## [What is being asked]
Copy each line of the records that contains the word "blue".
--- Material for the task Enclosed Below ---
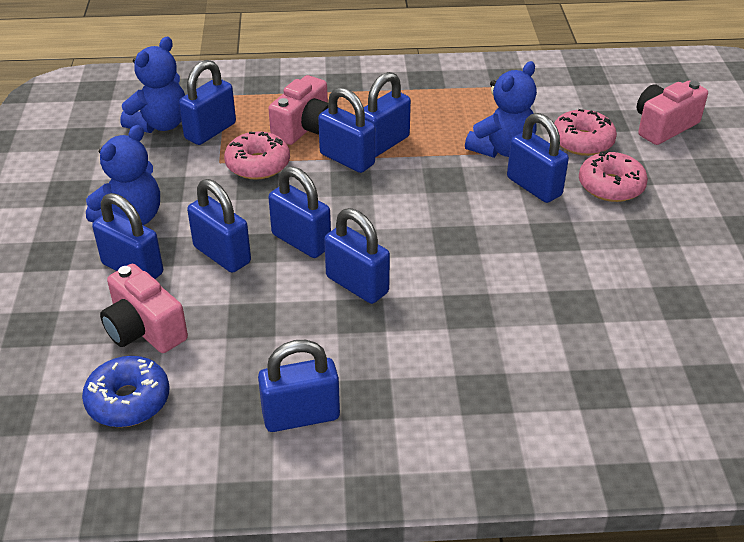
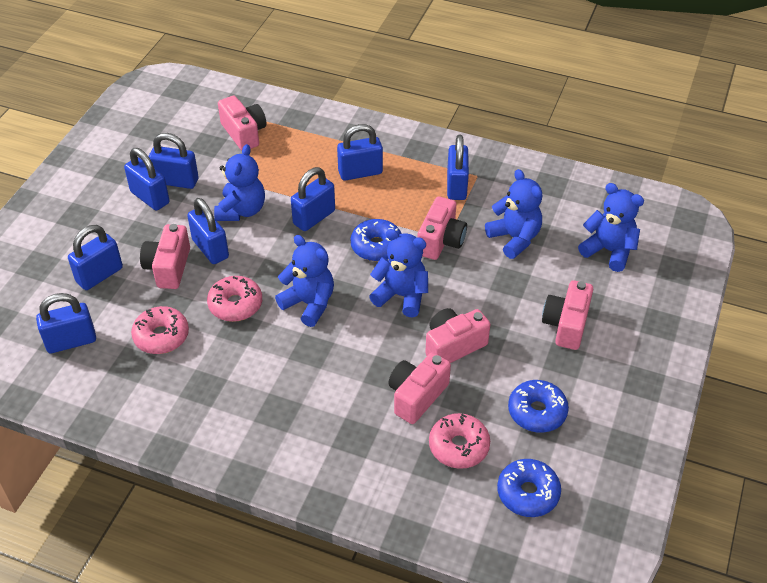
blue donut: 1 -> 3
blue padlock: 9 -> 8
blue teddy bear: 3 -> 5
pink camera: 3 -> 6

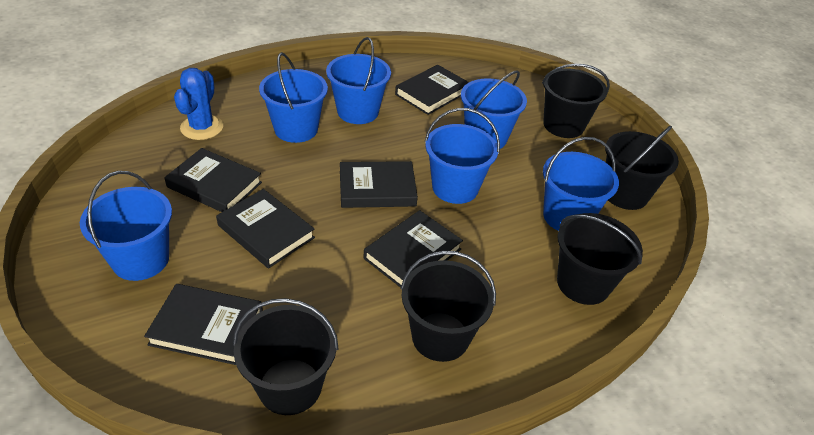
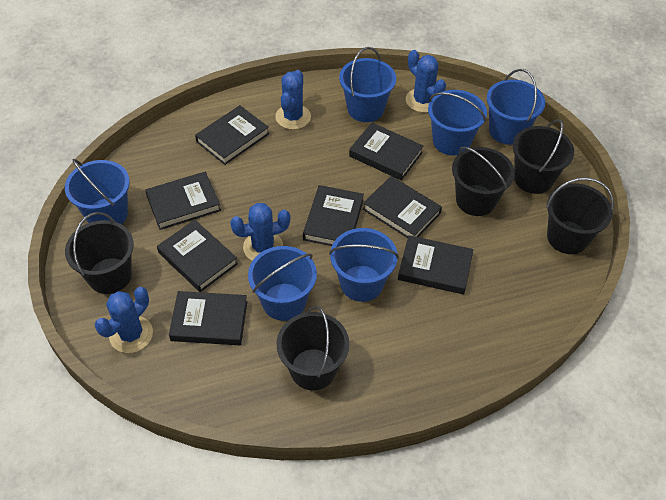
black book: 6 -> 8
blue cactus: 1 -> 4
--- End of Enclosed Material for the task ---
## [Written solution]
blue donut: 1 -> 3
blue padlock: 9 -> 8
blue teddy bear: 3 -> 5
blue cactus: 1 -> 4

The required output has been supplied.